> [The data]:
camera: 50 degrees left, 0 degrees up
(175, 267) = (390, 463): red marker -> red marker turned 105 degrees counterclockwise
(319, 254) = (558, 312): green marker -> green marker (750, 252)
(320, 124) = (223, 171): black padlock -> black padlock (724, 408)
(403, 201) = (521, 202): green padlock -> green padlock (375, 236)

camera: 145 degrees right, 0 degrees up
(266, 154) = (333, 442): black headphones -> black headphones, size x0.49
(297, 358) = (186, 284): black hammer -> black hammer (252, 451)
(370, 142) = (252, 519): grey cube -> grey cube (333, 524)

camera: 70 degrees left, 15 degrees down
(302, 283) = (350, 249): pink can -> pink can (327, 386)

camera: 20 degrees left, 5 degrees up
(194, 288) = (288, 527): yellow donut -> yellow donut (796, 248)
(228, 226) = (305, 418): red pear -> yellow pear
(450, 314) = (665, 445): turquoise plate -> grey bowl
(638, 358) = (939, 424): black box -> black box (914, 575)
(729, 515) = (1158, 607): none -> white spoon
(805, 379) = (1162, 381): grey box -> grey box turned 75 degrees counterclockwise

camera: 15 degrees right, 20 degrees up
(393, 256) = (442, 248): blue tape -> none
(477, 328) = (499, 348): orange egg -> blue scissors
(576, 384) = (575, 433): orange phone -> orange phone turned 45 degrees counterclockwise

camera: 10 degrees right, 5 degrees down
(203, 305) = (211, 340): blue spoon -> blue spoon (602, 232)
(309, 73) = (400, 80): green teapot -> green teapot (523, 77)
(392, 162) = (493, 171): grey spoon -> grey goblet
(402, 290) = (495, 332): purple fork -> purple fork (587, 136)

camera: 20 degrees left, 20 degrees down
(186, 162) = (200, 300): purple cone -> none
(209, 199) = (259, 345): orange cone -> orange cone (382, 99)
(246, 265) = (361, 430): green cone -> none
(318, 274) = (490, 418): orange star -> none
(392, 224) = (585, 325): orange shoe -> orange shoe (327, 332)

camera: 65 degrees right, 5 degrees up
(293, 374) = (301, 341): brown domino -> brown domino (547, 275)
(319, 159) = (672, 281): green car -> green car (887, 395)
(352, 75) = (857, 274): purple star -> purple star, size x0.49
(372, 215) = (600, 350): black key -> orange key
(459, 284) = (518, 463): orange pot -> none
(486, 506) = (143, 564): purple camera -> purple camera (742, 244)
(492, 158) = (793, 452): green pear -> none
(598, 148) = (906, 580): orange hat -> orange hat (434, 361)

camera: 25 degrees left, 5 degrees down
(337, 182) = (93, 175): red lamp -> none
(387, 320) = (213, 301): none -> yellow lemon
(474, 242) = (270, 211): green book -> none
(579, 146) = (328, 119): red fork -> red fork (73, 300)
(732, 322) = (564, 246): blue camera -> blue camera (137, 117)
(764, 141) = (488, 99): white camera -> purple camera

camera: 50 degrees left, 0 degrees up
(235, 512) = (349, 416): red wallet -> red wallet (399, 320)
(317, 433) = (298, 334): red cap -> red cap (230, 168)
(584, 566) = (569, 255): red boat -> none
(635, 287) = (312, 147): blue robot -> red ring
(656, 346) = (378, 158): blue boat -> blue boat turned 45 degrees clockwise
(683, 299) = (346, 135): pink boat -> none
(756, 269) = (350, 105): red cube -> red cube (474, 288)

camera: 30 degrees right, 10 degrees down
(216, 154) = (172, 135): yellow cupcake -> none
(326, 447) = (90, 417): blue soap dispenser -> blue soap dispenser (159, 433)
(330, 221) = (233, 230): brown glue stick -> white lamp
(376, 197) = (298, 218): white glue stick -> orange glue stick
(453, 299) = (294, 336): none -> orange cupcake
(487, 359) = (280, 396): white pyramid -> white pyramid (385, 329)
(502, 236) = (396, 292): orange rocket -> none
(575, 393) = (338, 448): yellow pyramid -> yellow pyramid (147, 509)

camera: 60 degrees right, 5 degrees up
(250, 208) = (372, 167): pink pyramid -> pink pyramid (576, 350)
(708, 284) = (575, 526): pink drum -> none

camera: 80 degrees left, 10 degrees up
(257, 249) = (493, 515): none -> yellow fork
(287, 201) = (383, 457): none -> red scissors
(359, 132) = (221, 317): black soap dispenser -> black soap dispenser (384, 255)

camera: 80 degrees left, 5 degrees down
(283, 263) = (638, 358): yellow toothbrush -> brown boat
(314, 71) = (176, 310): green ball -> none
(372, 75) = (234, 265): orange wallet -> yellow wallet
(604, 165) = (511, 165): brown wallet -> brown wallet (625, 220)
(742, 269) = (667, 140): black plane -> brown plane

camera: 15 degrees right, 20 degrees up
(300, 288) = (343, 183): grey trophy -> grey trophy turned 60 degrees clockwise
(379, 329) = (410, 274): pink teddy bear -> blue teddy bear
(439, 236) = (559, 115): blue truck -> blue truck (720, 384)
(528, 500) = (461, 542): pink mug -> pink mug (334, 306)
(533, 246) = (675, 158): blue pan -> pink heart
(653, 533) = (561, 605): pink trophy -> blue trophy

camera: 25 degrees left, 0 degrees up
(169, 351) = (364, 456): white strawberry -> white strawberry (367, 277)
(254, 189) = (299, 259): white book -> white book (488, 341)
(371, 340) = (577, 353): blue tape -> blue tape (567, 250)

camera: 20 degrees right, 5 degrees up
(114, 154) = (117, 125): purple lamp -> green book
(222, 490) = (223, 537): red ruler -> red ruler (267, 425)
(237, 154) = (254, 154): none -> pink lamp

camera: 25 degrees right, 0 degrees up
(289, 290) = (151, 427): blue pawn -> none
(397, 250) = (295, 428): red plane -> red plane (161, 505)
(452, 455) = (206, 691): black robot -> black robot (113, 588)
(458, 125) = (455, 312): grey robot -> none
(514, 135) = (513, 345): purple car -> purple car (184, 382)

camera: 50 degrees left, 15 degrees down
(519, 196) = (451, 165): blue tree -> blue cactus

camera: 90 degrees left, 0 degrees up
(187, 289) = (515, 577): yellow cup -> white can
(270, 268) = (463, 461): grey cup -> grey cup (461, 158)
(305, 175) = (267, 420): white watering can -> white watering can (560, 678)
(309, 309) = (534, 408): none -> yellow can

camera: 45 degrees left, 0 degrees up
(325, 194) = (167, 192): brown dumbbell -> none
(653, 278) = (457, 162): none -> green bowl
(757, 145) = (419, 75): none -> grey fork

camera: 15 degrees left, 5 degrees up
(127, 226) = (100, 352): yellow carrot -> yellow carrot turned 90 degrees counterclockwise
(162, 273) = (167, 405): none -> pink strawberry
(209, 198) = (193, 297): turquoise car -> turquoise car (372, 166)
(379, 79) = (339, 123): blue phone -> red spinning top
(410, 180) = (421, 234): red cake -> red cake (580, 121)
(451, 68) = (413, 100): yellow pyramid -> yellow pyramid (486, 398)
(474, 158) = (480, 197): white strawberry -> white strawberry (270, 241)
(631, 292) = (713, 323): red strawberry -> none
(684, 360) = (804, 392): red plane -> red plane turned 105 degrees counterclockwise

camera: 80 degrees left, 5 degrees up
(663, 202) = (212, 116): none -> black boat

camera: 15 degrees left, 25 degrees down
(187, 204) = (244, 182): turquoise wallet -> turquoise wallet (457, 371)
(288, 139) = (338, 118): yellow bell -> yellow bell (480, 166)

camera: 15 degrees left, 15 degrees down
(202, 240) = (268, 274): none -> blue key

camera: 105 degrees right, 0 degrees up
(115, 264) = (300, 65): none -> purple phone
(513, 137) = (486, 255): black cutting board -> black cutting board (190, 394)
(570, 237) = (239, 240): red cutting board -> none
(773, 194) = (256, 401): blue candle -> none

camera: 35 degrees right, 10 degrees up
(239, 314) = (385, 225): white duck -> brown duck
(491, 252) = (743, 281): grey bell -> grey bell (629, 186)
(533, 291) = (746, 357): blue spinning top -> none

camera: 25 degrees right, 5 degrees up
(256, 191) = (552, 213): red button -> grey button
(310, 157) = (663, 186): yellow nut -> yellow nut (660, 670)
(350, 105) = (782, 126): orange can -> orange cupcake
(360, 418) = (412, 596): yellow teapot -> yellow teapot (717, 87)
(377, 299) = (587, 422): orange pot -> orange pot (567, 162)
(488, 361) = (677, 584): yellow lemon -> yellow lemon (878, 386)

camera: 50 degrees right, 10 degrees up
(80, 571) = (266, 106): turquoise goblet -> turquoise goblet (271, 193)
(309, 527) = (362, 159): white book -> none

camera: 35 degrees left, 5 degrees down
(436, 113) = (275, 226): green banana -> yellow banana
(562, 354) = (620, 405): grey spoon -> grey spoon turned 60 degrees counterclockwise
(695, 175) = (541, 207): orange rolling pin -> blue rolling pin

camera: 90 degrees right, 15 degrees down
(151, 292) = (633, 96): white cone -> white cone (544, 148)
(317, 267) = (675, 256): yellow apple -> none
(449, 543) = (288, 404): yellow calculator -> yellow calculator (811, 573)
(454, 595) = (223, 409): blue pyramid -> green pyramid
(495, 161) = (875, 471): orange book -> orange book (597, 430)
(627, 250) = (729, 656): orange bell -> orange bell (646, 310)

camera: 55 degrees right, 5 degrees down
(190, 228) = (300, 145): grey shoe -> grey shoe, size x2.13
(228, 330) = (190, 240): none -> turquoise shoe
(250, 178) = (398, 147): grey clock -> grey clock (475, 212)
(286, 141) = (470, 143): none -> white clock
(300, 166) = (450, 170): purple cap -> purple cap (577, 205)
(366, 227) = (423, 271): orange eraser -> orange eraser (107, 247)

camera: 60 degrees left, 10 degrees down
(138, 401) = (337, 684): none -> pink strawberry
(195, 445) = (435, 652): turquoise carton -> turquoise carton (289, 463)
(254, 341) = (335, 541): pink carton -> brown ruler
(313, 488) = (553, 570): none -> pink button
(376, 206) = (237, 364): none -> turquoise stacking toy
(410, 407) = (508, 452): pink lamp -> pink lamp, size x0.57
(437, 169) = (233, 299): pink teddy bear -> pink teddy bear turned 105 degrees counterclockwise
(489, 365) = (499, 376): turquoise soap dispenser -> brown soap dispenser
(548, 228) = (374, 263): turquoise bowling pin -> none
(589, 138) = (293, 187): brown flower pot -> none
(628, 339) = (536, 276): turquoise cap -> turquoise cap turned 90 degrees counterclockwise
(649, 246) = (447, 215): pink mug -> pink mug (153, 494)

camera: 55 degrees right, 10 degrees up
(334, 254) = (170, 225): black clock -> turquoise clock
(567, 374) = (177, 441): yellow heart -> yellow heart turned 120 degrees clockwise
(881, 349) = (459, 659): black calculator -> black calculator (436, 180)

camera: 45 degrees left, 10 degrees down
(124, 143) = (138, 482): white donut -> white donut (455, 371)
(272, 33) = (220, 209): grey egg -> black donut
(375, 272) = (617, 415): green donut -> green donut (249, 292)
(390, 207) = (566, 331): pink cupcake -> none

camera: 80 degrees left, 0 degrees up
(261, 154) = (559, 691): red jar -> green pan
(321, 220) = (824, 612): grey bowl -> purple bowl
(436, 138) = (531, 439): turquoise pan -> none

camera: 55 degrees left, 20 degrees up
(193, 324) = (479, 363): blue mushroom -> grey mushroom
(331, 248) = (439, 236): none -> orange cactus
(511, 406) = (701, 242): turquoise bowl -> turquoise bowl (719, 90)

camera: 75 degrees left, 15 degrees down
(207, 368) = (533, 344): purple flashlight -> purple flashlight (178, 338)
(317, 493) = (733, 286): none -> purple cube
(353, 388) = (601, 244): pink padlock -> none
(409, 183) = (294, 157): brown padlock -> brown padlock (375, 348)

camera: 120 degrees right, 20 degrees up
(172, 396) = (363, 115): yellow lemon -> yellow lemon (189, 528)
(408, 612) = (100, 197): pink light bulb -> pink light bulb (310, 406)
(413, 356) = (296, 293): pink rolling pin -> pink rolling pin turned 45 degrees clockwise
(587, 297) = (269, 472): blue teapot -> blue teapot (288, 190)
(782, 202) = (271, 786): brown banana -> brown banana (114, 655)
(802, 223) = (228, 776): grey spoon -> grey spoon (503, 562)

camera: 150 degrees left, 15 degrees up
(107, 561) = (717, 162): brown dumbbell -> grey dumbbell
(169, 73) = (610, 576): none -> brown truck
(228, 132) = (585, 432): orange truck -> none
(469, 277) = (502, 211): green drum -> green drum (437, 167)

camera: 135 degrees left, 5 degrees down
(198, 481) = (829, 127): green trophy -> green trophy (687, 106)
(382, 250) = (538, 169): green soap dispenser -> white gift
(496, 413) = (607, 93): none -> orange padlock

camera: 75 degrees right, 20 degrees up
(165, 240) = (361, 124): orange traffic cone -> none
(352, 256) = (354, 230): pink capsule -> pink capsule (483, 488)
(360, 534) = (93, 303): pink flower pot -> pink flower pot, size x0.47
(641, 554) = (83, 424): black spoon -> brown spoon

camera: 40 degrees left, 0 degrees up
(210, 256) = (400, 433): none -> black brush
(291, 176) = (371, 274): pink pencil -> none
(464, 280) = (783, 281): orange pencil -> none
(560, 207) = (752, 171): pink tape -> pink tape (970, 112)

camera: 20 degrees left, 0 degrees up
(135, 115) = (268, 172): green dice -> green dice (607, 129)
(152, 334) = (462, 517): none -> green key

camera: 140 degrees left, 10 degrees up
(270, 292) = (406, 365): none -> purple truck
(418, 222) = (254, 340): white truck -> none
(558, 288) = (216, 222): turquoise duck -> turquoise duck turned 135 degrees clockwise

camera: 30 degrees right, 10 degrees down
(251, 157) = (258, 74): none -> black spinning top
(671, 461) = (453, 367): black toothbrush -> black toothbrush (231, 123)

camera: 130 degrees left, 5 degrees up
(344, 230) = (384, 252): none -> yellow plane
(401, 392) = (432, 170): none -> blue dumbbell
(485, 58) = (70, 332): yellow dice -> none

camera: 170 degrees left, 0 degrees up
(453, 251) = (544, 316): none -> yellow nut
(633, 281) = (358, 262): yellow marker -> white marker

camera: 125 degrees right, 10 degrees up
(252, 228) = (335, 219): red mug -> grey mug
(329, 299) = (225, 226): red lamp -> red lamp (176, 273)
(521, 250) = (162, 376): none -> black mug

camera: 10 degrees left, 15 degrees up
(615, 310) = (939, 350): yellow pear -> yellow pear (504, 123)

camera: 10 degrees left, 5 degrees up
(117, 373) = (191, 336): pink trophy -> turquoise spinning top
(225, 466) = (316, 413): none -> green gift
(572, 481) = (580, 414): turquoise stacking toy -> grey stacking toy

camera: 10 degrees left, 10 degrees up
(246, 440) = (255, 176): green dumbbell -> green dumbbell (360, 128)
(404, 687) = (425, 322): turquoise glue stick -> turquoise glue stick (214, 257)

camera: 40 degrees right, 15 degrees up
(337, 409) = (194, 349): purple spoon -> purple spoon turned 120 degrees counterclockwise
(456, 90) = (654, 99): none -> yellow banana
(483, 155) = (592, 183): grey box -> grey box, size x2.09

> [Task requirements]:
Reproduce exactly the lines above from the line with "camera: 20 degrees left, 5 degrees up" to the line with "(186, 162) = (200, 300): purple cone -> none", including both, and add nothing.

> [Solution]:
camera: 20 degrees left, 5 degrees up
(194, 288) = (288, 527): yellow donut -> yellow donut (796, 248)
(228, 226) = (305, 418): red pear -> yellow pear
(450, 314) = (665, 445): turquoise plate -> grey bowl
(638, 358) = (939, 424): black box -> black box (914, 575)
(729, 515) = (1158, 607): none -> white spoon
(805, 379) = (1162, 381): grey box -> grey box turned 75 degrees counterclockwise

camera: 15 degrees right, 20 degrees up
(393, 256) = (442, 248): blue tape -> none
(477, 328) = (499, 348): orange egg -> blue scissors
(576, 384) = (575, 433): orange phone -> orange phone turned 45 degrees counterclockwise

camera: 10 degrees right, 5 degrees down
(203, 305) = (211, 340): blue spoon -> blue spoon (602, 232)
(309, 73) = (400, 80): green teapot -> green teapot (523, 77)
(392, 162) = (493, 171): grey spoon -> grey goblet
(402, 290) = (495, 332): purple fork -> purple fork (587, 136)

camera: 20 degrees left, 20 degrees down
(186, 162) = (200, 300): purple cone -> none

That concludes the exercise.